----- Source data -----
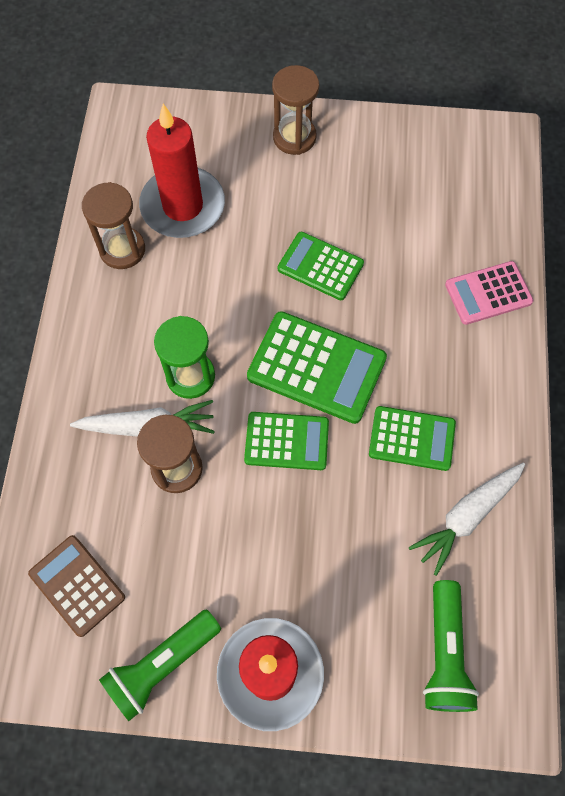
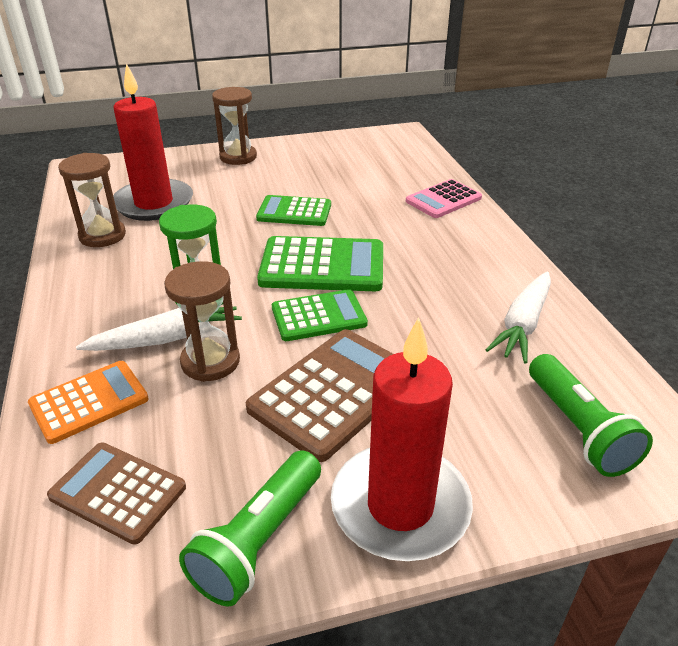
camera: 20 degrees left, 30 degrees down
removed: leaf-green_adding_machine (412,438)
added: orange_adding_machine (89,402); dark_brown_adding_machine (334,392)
-----
[What you are asked to do] All of the material should be written out again exactly, apart from the pictures.

[Result below]
camera: 20 degrees left, 30 degrees down
removed: leaf-green_adding_machine (412,438)
added: orange_adding_machine (89,402); dark_brown_adding_machine (334,392)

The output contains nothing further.